Work order => Quote the lines from the line holding "R6: 68k (SEL3, VCC) -> 68k (T10, VCC)" to the very end of the listing, exactly, and no others.

Source material =>
□ □ □ □

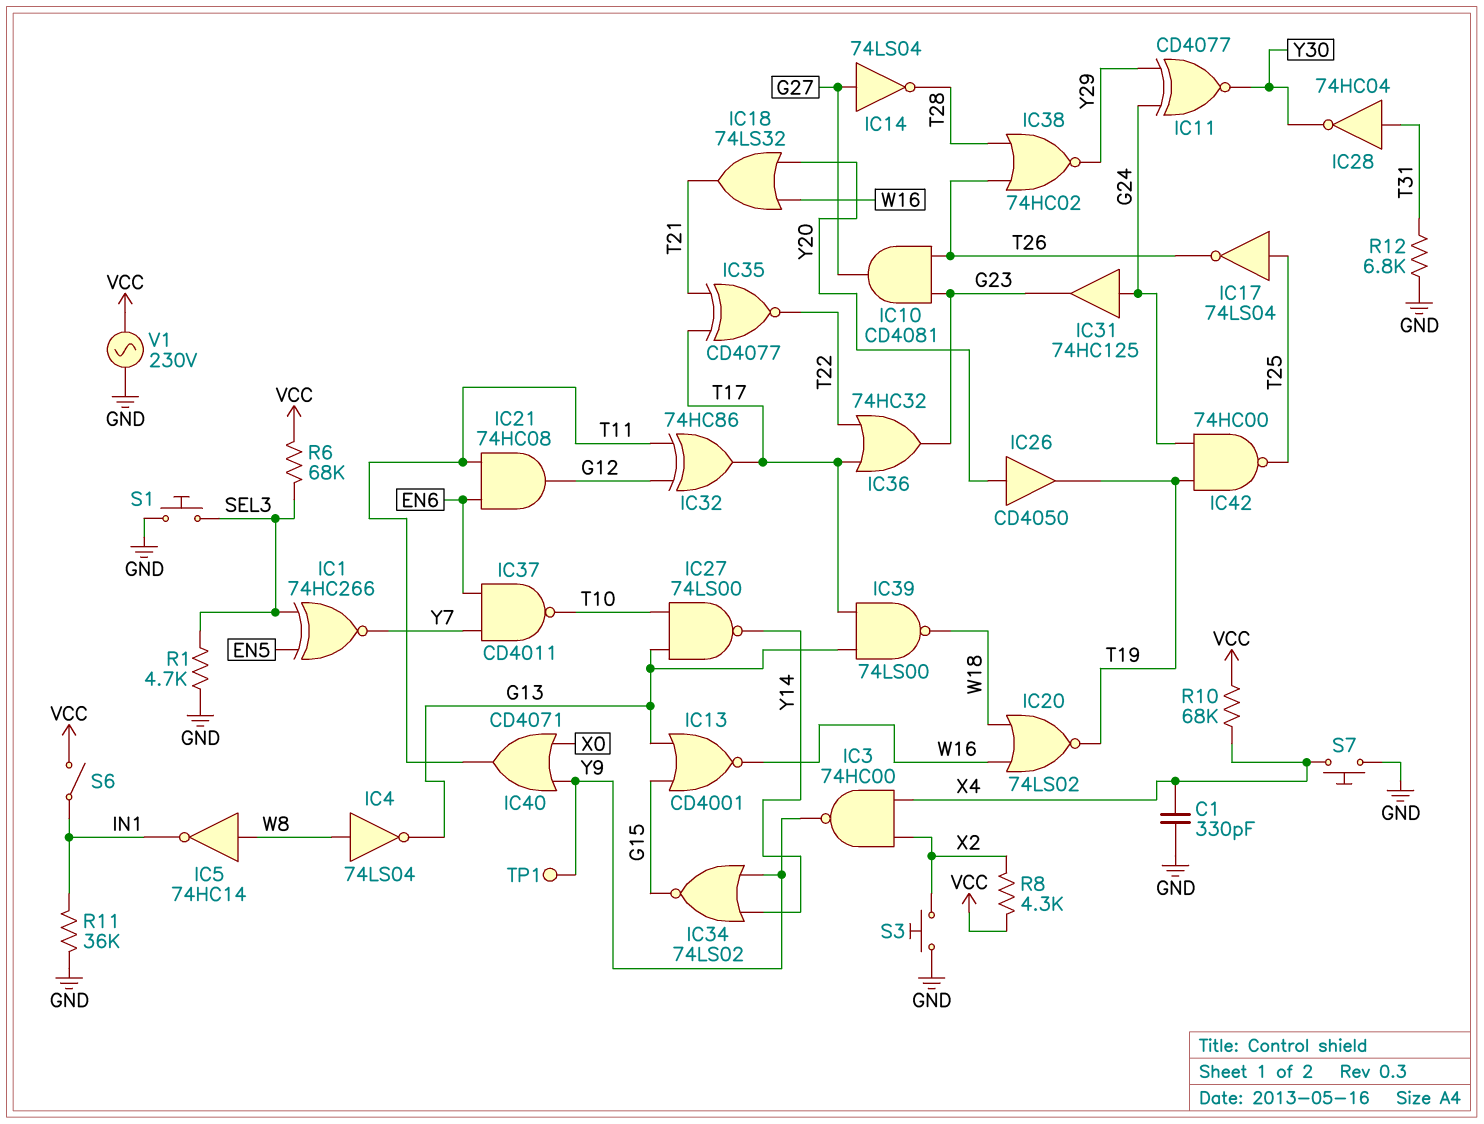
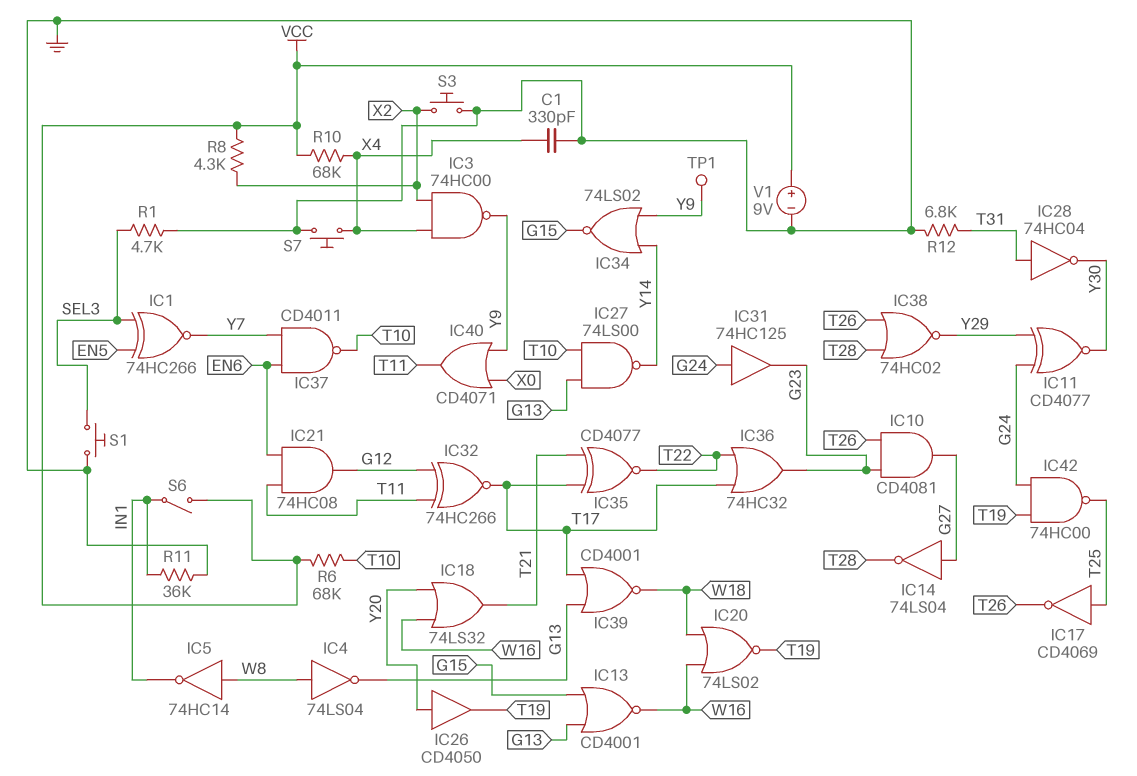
IC17: NOT 74LS04 (in T25, out T26) -> NOT CD4069 (in T25, out T26)
IC32: XOR 74HC86 (in G12, in T11, out T17) -> XNOR 74HC266 (in G12, in T11, out T17)
IC39: NAND 74LS00 (in G13, in T17, out W18) -> NOR CD4001 (in G13, in T17, out W18)
R6: 68k (SEL3, VCC) -> 68k (T10, VCC)
V1: AC 230V (GND, VCC) -> 9V (plus VCC, minus GND)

□ □ □ □

Response area =>
R6: 68k (SEL3, VCC) -> 68k (T10, VCC)
V1: AC 230V (GND, VCC) -> 9V (plus VCC, minus GND)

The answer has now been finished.